▶ Assignment
Produce an exact copy of all the data below, dropping every image.
-.-.-
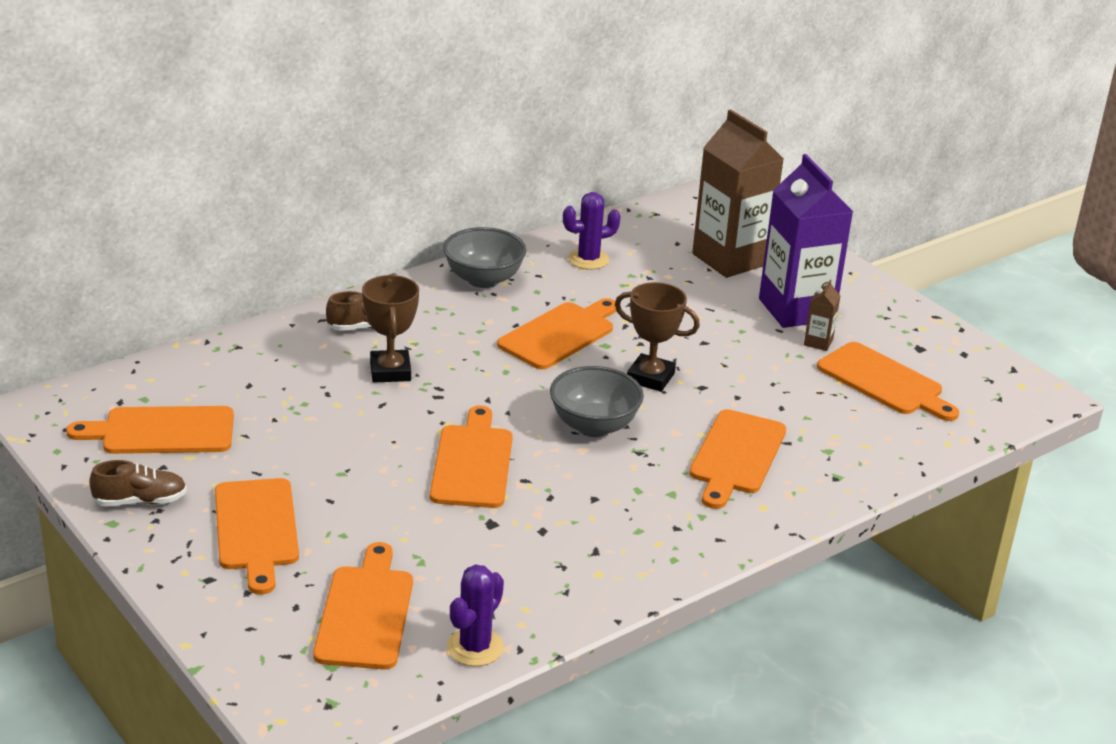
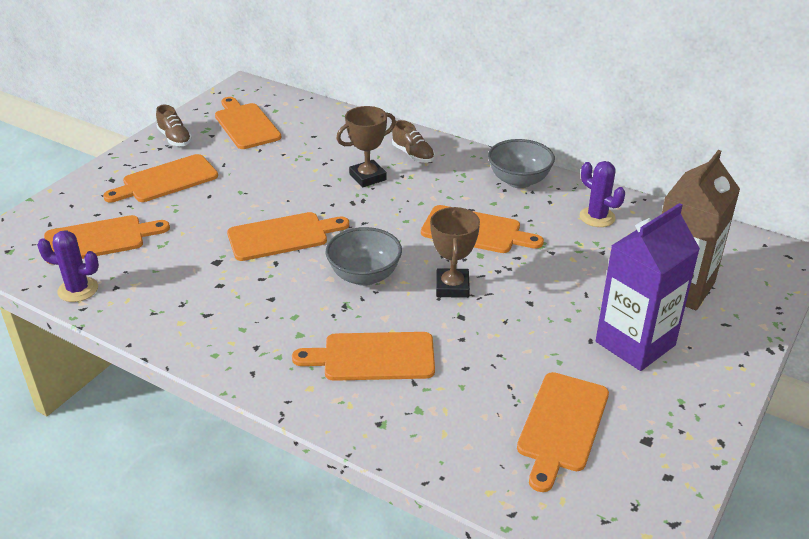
camera: 70 degrees right, 5 degrees up
brown carton [804,280,840,351] -> none

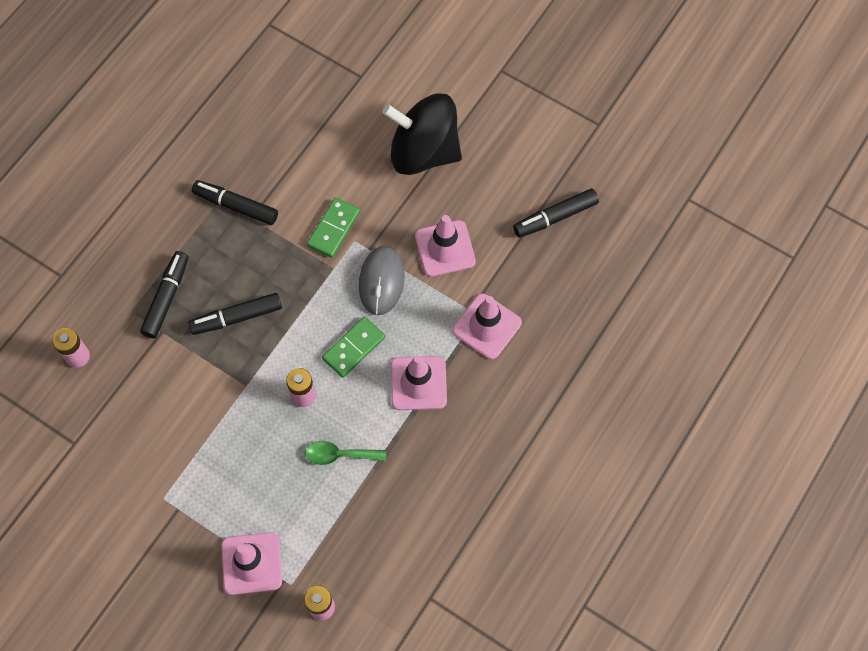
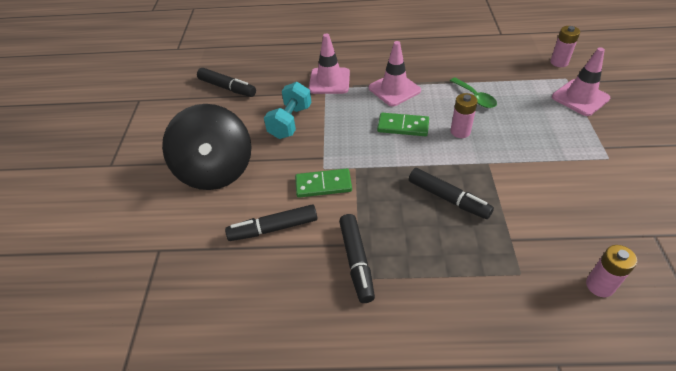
camera: 120 degrees left, 20 degrees down
black marker [140,251,189,339] -> black marker moved to [225,204,317,241]
grey mouse [359,246,405,315] -> none
pink traffic cone [415,215,476,277] -> turquoise dumbbell [264,82,311,139]

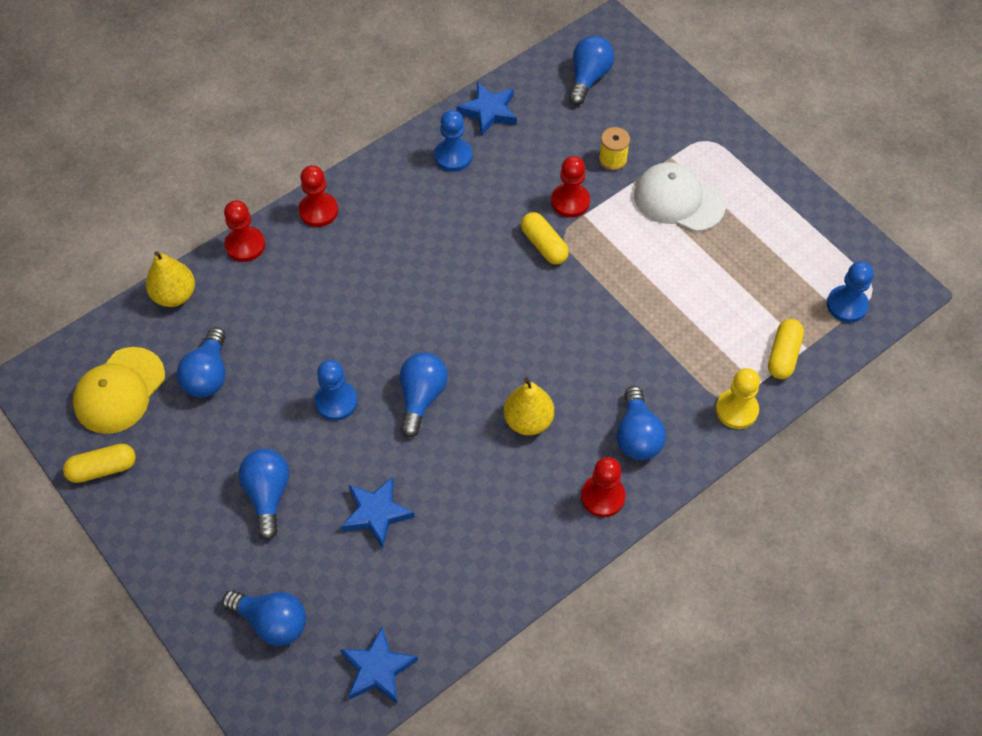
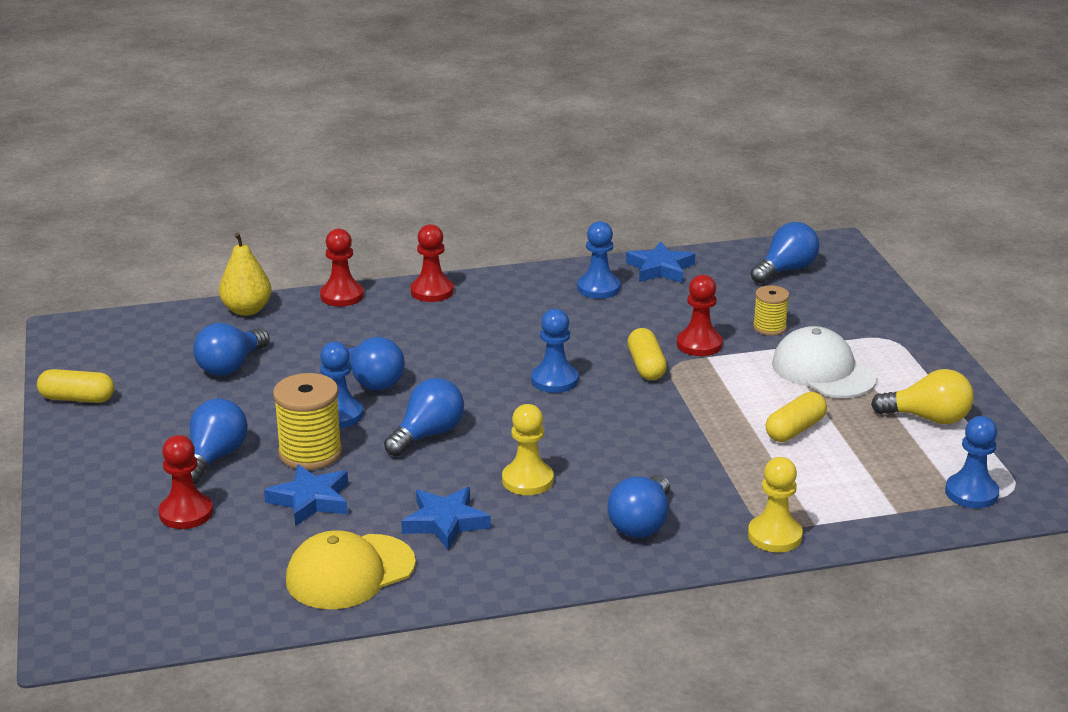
camera: 25 degrees right, 30 degrees down
yellow cap [73,347,165,434] -> yellow cap moved to [286,530,416,609]
blue light bulb [222,590,306,646] -> blue light bulb moved to [344,337,405,391]
blue star [340,626,418,704] -> blue star moved to [401,487,491,550]
yellow pear [504,377,554,435] -> yellow pawn [502,404,554,495]
red pawn [581,457,626,517] -> red pawn moved to [159,435,213,529]
yellow capsule [768,319,804,379] -> yellow capsule moved to [766,392,827,442]
none -> yellow spool [273,373,342,470]
none -> blue pawn [531,309,578,393]
none -> yellow light bulb [871,369,974,424]

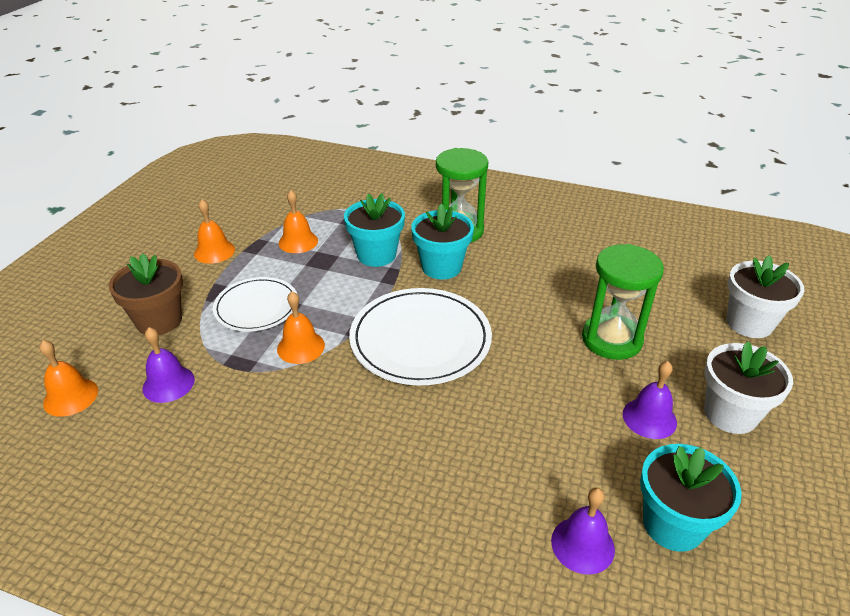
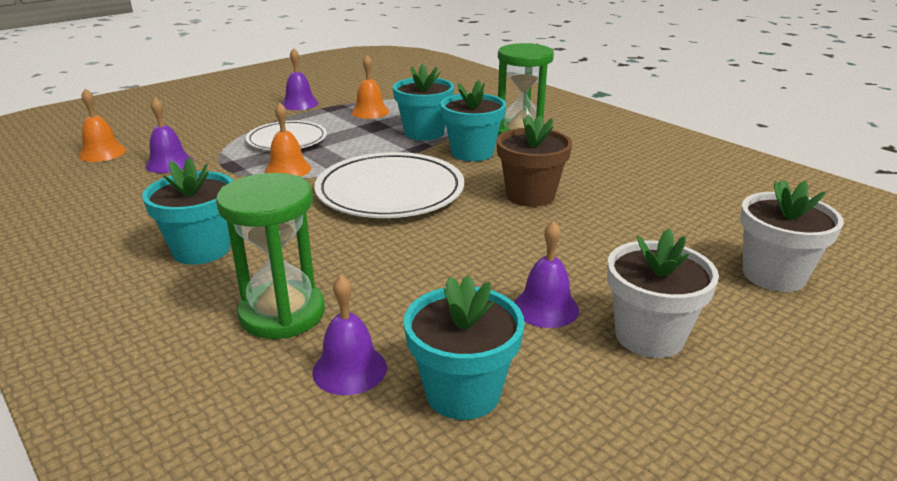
camera: 30 degrees right, 10 degrees down
brown flower pot [109,253,183,335] -> brown flower pot moved to [496,115,572,207]
orange bell [194,200,235,264] -> purple bell [282,48,318,110]
green hourglass [582,244,664,360] -> green hourglass moved to [216,173,325,339]
none -> turquoise flower pot [142,158,233,265]

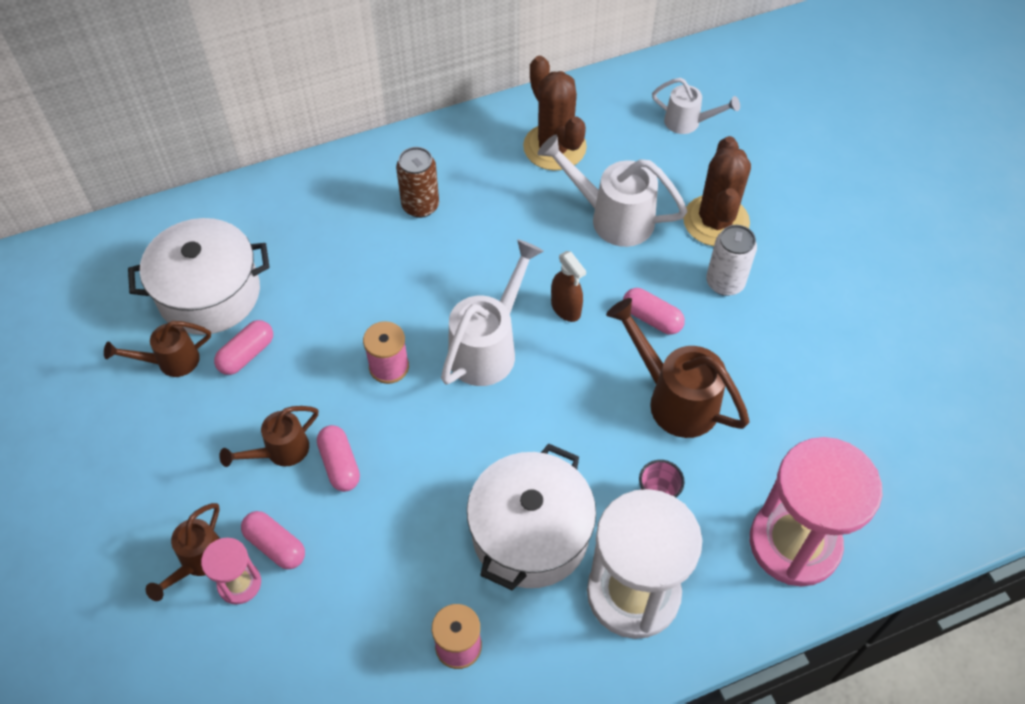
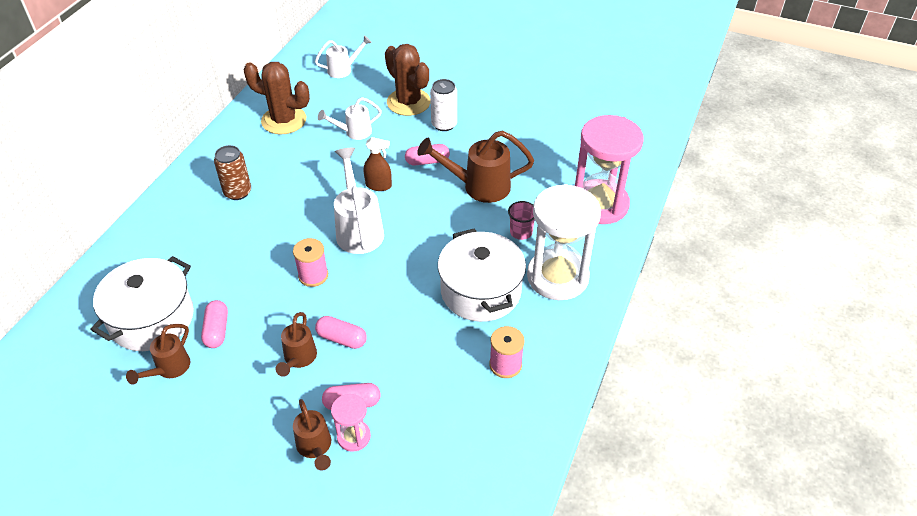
camera: 45 degrees left, 10 degrees down
white watering can [537,135,687,247] -> white watering can [318,97,382,140], size x0.60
-.-.-
▶ Expected answer
camera: 70 degrees right, 5 degrees up
brown carton [804,280,840,351] -> none

camera: 120 degrees left, 20 degrees down
black marker [140,251,189,339] -> black marker moved to [225,204,317,241]
grey mouse [359,246,405,315] -> none
pink traffic cone [415,215,476,277] -> turquoise dumbbell [264,82,311,139]

camera: 25 degrees right, 30 degrees down
yellow cap [73,347,165,434] -> yellow cap moved to [286,530,416,609]
blue light bulb [222,590,306,646] -> blue light bulb moved to [344,337,405,391]
blue star [340,626,418,704] -> blue star moved to [401,487,491,550]
yellow pear [504,377,554,435] -> yellow pawn [502,404,554,495]
red pawn [581,457,626,517] -> red pawn moved to [159,435,213,529]
yellow capsule [768,319,804,379] -> yellow capsule moved to [766,392,827,442]
none -> yellow spool [273,373,342,470]
none -> blue pawn [531,309,578,393]
none -> yellow light bulb [871,369,974,424]

camera: 30 degrees right, 10 degrees down
brown flower pot [109,253,183,335] -> brown flower pot moved to [496,115,572,207]
orange bell [194,200,235,264] -> purple bell [282,48,318,110]
green hourglass [582,244,664,360] -> green hourglass moved to [216,173,325,339]
none -> turquoise flower pot [142,158,233,265]

camera: 45 degrees left, 10 degrees down
white watering can [537,135,687,247] -> white watering can [318,97,382,140], size x0.60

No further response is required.